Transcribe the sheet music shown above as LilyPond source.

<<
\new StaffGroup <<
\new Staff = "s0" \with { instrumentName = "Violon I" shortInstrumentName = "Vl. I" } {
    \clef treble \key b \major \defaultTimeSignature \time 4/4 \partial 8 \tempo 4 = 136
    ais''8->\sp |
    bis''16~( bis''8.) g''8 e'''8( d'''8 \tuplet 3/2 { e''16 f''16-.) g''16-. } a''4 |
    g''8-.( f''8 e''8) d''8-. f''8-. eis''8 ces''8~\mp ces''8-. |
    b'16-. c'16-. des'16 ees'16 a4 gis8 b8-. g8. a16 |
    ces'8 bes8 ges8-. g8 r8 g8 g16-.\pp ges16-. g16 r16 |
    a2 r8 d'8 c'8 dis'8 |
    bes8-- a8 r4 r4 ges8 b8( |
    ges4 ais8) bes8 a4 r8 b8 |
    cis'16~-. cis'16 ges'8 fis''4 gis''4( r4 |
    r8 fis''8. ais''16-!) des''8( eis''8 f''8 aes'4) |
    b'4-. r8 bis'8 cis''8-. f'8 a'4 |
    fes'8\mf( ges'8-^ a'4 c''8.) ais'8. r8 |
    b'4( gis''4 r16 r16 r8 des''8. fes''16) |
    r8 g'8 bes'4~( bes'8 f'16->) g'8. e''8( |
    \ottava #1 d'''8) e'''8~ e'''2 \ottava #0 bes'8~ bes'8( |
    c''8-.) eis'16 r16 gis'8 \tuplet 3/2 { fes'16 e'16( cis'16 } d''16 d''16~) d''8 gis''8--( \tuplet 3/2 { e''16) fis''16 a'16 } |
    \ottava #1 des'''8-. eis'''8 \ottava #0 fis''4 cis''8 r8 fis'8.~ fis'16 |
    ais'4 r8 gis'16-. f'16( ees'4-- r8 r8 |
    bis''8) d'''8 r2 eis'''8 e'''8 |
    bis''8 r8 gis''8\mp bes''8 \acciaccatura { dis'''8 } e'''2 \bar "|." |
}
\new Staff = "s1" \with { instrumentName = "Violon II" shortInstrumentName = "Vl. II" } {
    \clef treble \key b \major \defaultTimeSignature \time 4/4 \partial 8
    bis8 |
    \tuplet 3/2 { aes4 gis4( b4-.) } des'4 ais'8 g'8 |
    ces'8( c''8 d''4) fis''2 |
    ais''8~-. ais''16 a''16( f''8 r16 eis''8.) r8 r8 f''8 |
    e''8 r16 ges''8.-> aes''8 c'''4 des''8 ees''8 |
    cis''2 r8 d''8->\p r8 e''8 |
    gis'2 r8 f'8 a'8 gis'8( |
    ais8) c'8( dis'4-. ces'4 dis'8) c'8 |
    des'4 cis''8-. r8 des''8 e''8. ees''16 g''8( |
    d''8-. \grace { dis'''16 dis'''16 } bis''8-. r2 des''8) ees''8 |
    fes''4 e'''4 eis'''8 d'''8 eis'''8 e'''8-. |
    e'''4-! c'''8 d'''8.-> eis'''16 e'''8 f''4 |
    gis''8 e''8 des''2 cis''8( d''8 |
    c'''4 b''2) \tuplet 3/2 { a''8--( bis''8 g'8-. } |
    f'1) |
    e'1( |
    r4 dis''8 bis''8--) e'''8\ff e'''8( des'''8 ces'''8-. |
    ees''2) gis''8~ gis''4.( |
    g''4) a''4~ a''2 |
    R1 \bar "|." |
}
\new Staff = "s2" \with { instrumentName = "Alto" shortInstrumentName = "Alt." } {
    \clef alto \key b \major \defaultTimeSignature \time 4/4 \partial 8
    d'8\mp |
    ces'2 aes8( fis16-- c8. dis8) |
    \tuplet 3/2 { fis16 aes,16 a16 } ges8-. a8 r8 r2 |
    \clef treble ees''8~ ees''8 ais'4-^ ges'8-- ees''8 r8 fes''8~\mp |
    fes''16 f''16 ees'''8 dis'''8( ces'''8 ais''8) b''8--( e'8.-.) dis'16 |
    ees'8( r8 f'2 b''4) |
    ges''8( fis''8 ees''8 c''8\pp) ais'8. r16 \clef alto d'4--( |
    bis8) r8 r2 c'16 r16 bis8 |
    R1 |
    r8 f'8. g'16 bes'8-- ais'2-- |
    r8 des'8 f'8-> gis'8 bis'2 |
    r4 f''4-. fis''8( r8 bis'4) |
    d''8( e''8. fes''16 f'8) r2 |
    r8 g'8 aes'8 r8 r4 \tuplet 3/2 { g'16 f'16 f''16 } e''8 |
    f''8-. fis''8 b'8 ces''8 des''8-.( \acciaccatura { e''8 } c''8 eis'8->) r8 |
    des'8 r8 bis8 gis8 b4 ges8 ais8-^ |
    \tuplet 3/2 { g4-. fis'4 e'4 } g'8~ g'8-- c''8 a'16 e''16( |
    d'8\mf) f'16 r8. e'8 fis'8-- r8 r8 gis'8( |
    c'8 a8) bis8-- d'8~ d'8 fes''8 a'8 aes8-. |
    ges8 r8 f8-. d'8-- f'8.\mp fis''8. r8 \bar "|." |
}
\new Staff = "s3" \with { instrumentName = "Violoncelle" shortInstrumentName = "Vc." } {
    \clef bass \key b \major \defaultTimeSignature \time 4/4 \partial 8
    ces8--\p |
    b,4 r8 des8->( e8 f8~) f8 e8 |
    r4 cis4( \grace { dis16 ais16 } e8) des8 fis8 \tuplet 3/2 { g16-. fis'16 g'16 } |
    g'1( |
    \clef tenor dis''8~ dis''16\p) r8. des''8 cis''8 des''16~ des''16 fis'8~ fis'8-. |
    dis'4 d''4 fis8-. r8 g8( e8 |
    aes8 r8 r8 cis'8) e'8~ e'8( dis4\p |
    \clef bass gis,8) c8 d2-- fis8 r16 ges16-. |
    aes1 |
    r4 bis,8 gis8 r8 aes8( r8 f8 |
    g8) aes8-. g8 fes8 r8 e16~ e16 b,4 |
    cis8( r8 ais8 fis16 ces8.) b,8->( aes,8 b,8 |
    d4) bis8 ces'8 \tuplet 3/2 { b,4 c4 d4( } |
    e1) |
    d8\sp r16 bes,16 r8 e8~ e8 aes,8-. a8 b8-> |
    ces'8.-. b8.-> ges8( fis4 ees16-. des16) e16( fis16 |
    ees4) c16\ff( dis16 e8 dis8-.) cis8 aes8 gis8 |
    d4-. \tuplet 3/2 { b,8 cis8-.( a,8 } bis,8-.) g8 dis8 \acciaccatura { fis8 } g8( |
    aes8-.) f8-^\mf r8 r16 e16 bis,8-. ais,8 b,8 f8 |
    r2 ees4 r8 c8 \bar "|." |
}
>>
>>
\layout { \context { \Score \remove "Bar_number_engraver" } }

------------

Pick out every line of the records that contains the string "bass".

TASK ANSWER
    \clef bass \key b \major \defaultTimeSignature \time 4/4 \partial 8
    \clef bass gis,8) c8 d2-- fis8 r16 ges16-. |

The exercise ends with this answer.